** Exercise data **
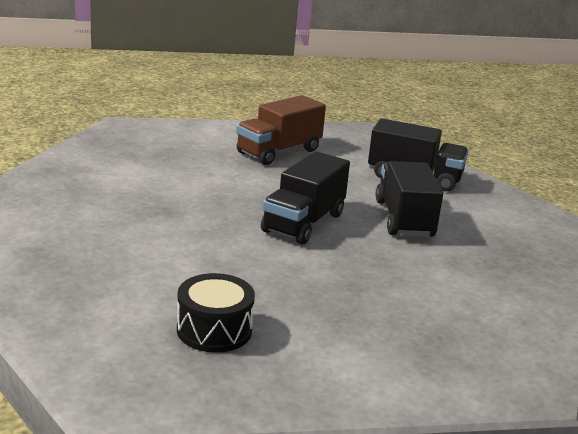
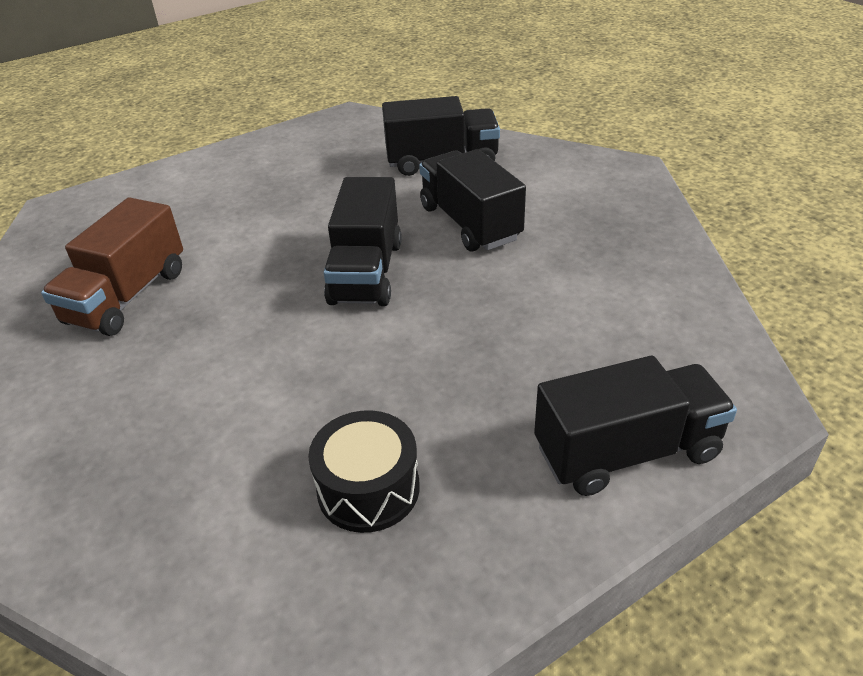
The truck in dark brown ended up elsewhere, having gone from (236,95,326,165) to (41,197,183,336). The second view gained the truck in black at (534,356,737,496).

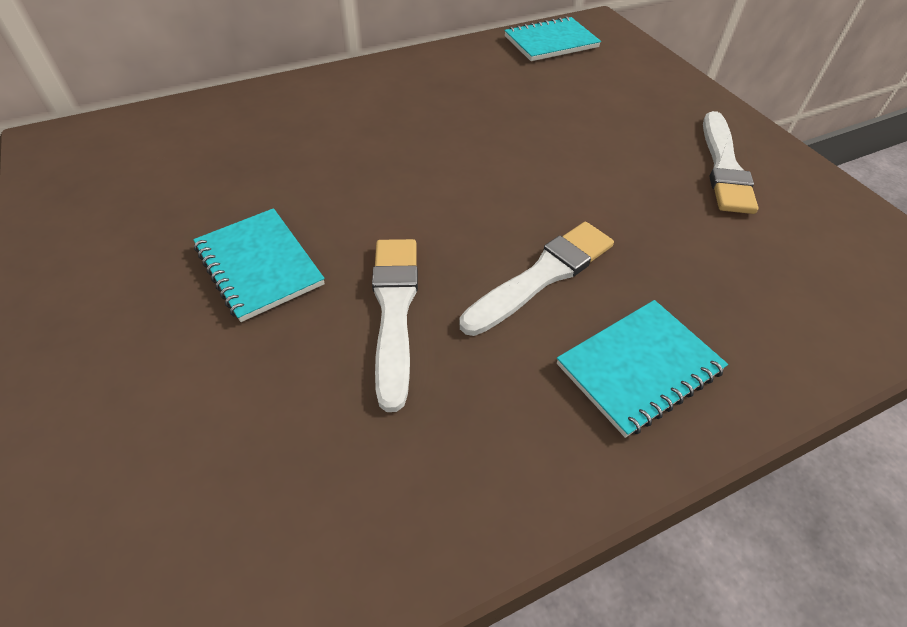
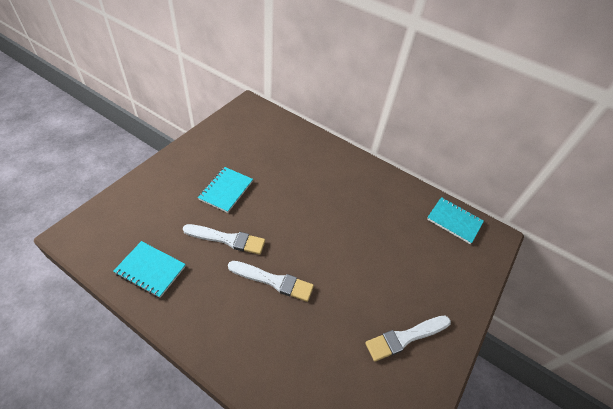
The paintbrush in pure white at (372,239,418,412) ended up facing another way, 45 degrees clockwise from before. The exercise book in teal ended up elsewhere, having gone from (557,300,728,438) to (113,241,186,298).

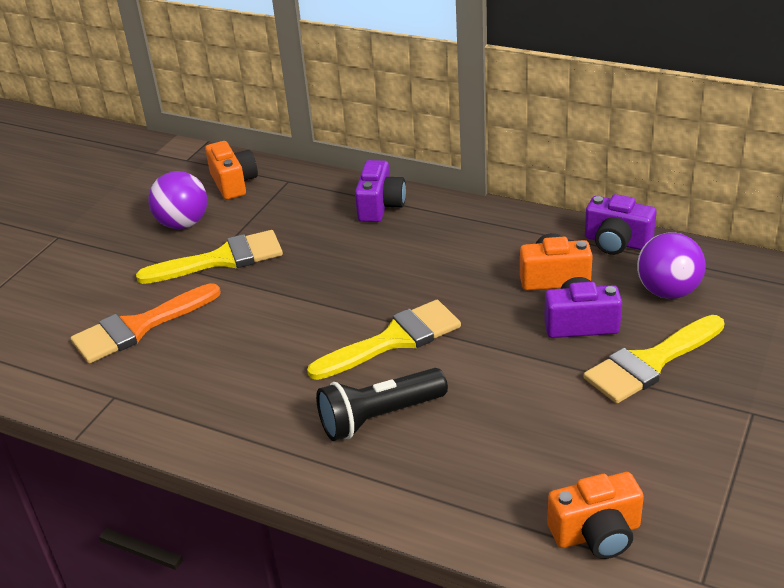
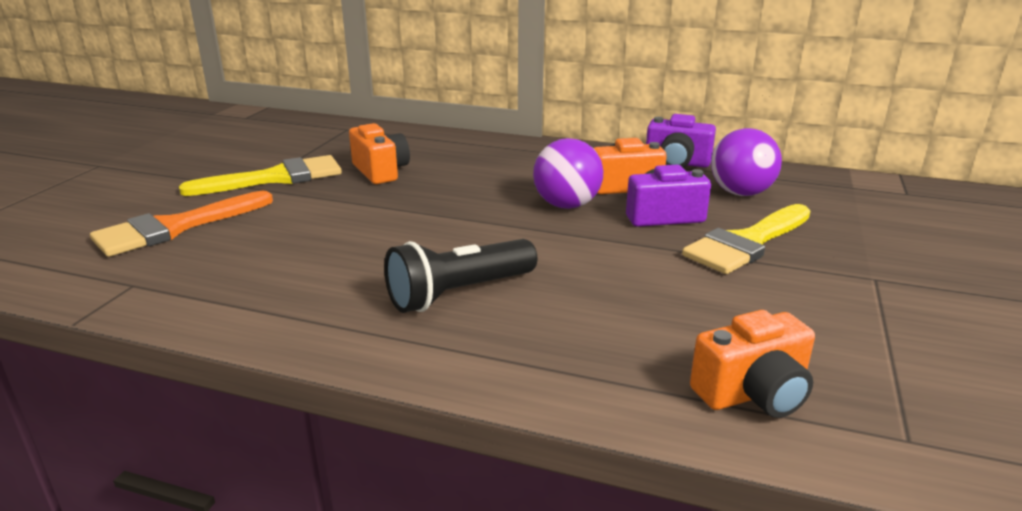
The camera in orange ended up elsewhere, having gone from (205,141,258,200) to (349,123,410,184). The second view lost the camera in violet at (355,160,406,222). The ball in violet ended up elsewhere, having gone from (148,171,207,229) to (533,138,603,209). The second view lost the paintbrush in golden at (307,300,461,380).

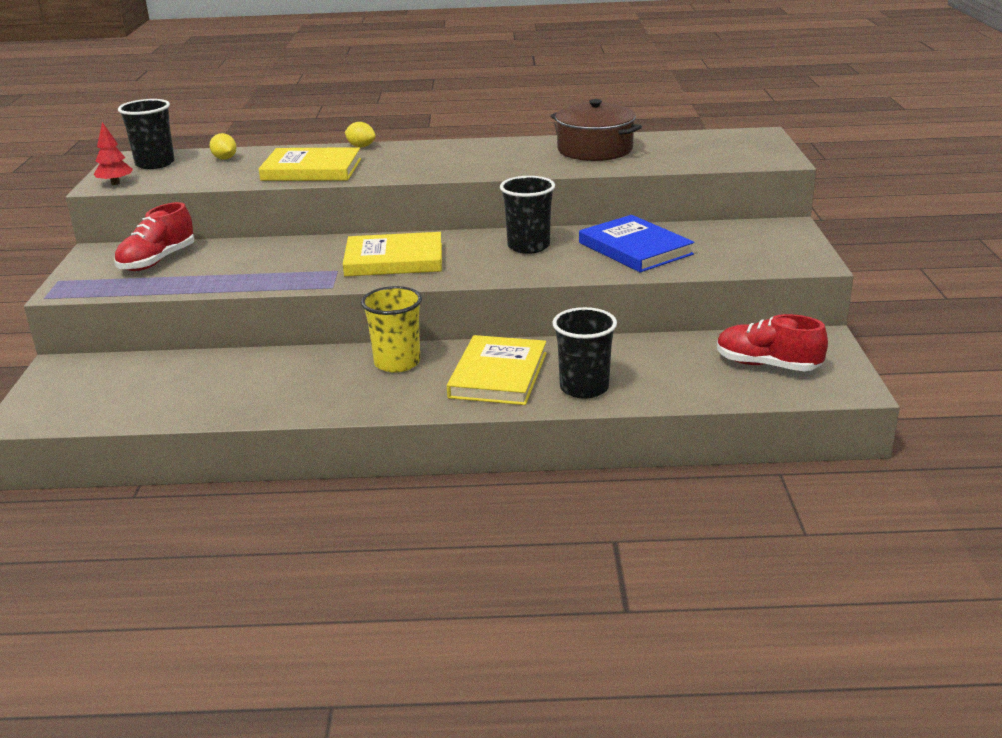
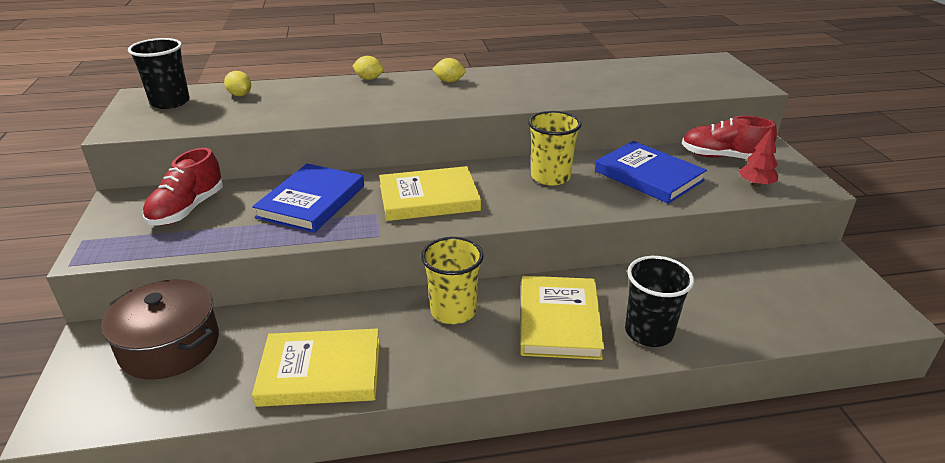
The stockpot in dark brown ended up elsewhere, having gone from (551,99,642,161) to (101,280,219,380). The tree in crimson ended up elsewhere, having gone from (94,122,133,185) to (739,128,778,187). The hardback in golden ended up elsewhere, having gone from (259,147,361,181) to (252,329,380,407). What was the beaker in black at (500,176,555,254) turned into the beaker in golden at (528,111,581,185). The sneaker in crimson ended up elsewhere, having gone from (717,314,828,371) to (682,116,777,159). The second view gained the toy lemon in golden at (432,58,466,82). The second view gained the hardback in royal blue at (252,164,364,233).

** Directions **
Write out the data in full and exactly as given, though without the images.

** Completed task **
The truck in dark brown ended up elsewhere, having gone from (236,95,326,165) to (41,197,183,336). The second view gained the truck in black at (534,356,737,496).

The paintbrush in pure white at (372,239,418,412) ended up facing another way, 45 degrees clockwise from before. The exercise book in teal ended up elsewhere, having gone from (557,300,728,438) to (113,241,186,298).

The camera in orange ended up elsewhere, having gone from (205,141,258,200) to (349,123,410,184). The second view lost the camera in violet at (355,160,406,222). The ball in violet ended up elsewhere, having gone from (148,171,207,229) to (533,138,603,209). The second view lost the paintbrush in golden at (307,300,461,380).

The stockpot in dark brown ended up elsewhere, having gone from (551,99,642,161) to (101,280,219,380). The tree in crimson ended up elsewhere, having gone from (94,122,133,185) to (739,128,778,187). The hardback in golden ended up elsewhere, having gone from (259,147,361,181) to (252,329,380,407). What was the beaker in black at (500,176,555,254) turned into the beaker in golden at (528,111,581,185). The sneaker in crimson ended up elsewhere, having gone from (717,314,828,371) to (682,116,777,159). The second view gained the toy lemon in golden at (432,58,466,82). The second view gained the hardback in royal blue at (252,164,364,233).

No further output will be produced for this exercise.